§ **WORK TO BE COMPLETED**
A word-for-word copy of the data, with no images, is the required answer.

_ _ _ _ _

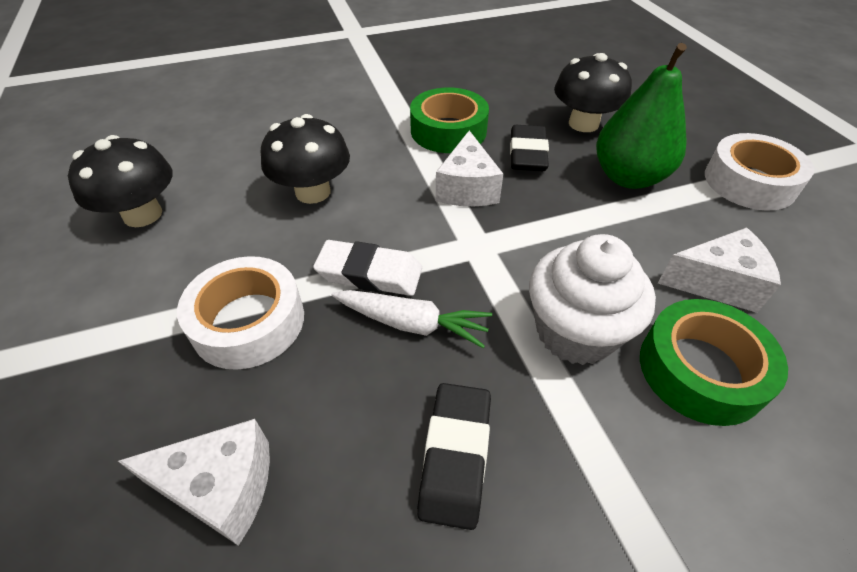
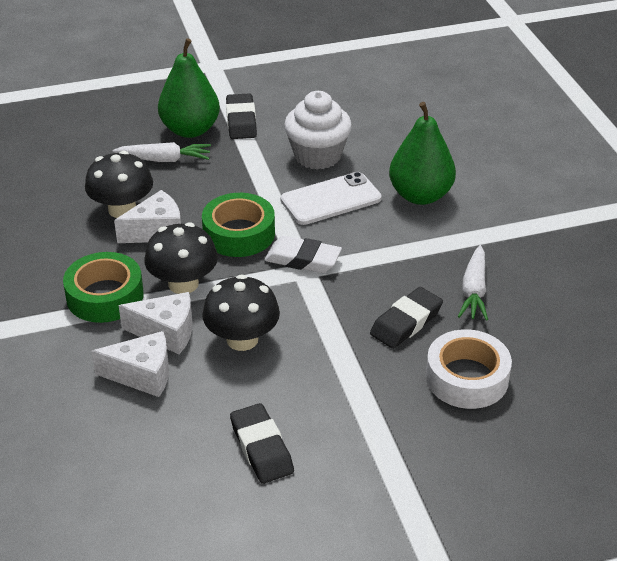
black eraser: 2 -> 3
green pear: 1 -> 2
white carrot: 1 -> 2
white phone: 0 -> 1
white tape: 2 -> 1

_ _ _ _ _

§ **COMPLETED TASK**
black eraser: 2 -> 3
green pear: 1 -> 2
white carrot: 1 -> 2
white phone: 0 -> 1
white tape: 2 -> 1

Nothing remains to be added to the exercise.